» THE PROBLEM:
Go through the entries below and report how many lines contain the string "none". Nothing but the number is wanted.

[Dataset entries]

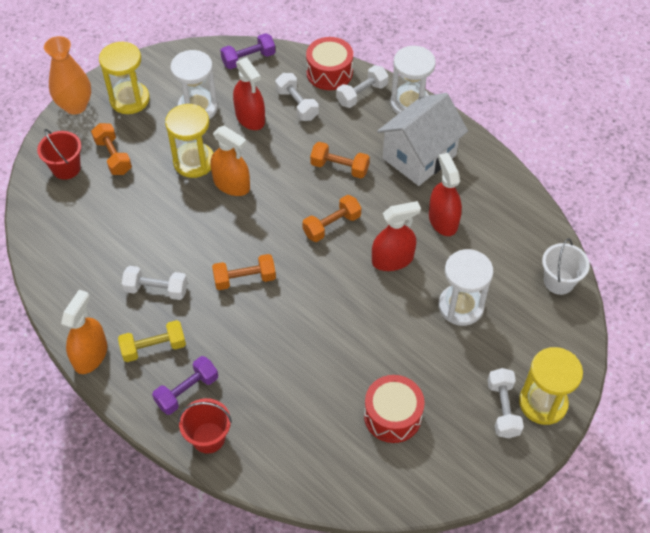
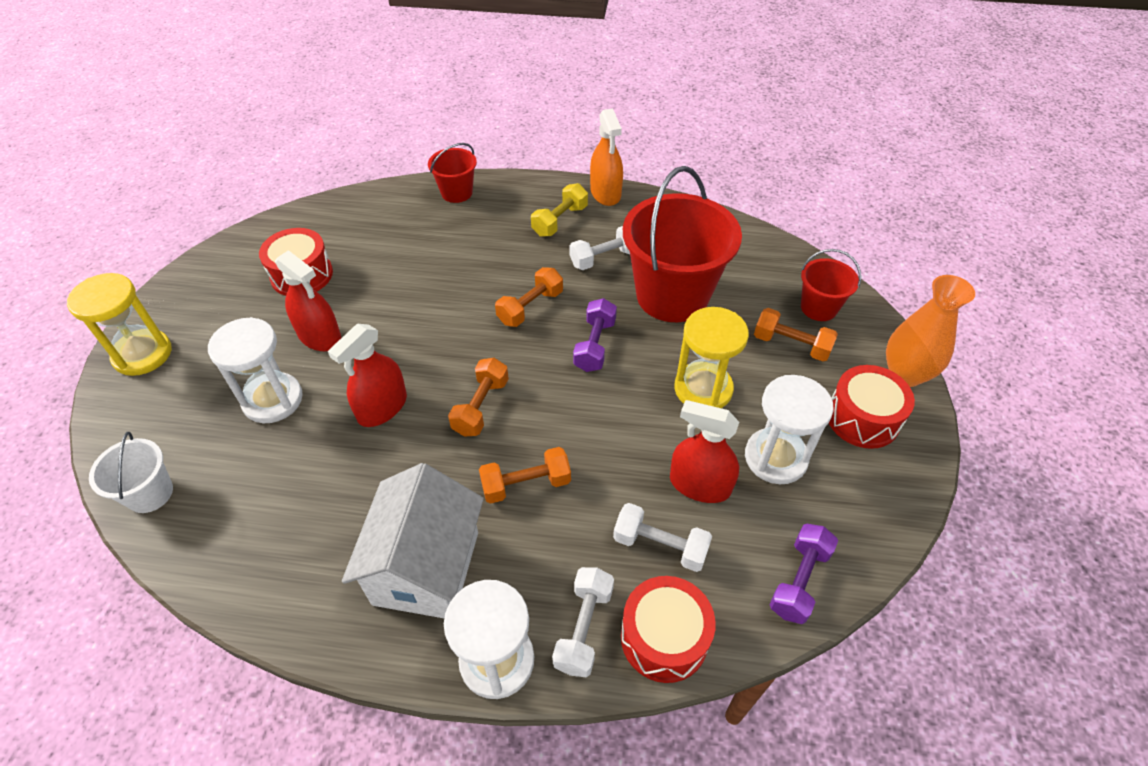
camera: 145 degrees right, 5 degrees down
(129, 99) = (862, 418): yellow hourglass -> red drum
(144, 231) = (672, 296): none -> red bucket
(187, 391) = (502, 209): purple dumbbell -> purple dumbbell (595, 345)
(231, 184) = (635, 388): orange spray bottle -> none
(443, 220) = (343, 490): red spray bottle -> red spray bottle (320, 336)
(503, 409) = (187, 329): white dumbbell -> none

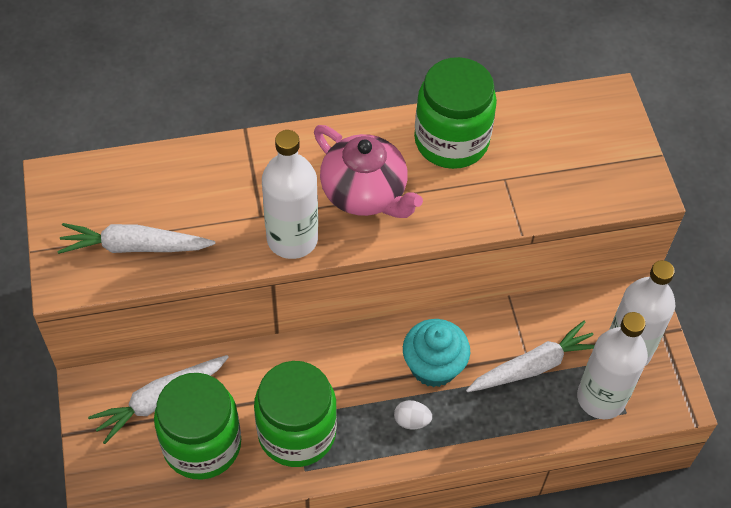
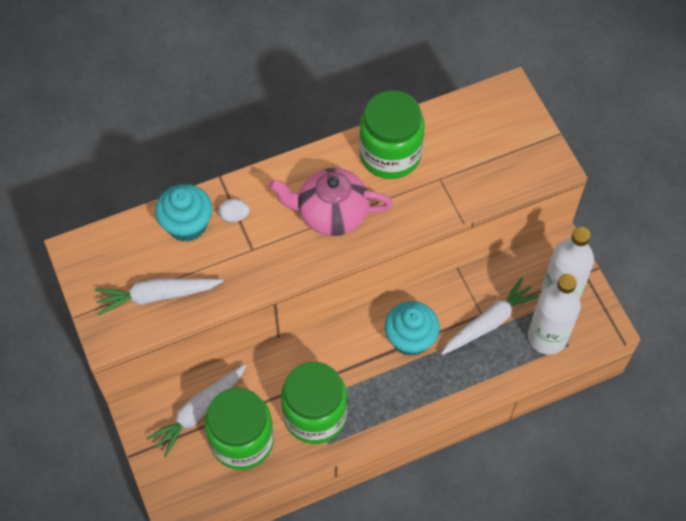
camera: 10 degrees left, 5 degrees up
(192, 174) = (187, 224): none -> turquoise cupcake
(292, 239) = (282, 263): white bottle -> none
(365, 193) = (331, 213): pink teapot -> pink teapot turned 150 degrees clockwise
(411, 421) = (403, 386): white egg -> white egg (234, 216)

» YOUR SOLUTION:
5